EXERCISE PROMPT: Return every entry from the listing below unaltered.

PROVIDED ENTRIES:
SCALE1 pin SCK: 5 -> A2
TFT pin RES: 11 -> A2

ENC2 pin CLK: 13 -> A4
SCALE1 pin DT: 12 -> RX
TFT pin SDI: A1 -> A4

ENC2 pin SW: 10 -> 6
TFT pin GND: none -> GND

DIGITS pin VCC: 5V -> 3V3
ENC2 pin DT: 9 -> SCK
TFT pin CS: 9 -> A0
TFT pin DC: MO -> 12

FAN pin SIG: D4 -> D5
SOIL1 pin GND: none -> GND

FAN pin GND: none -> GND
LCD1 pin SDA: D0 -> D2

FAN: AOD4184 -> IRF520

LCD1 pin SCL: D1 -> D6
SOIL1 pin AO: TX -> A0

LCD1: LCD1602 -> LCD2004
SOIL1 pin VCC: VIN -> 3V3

EXERCISE OUTPUT:
SCALE1 pin SCK: 5 -> A2
TFT pin RES: 11 -> A2

ENC2 pin CLK: 13 -> A4
SCALE1 pin DT: 12 -> RX
TFT pin SDI: A1 -> A4

ENC2 pin SW: 10 -> 6
TFT pin GND: none -> GND

DIGITS pin VCC: 5V -> 3V3
ENC2 pin DT: 9 -> SCK
TFT pin CS: 9 -> A0
TFT pin DC: MO -> 12

FAN pin SIG: D4 -> D5
SOIL1 pin GND: none -> GND

FAN pin GND: none -> GND
LCD1 pin SDA: D0 -> D2

FAN: AOD4184 -> IRF520

LCD1 pin SCL: D1 -> D6
SOIL1 pin AO: TX -> A0

LCD1: LCD1602 -> LCD2004
SOIL1 pin VCC: VIN -> 3V3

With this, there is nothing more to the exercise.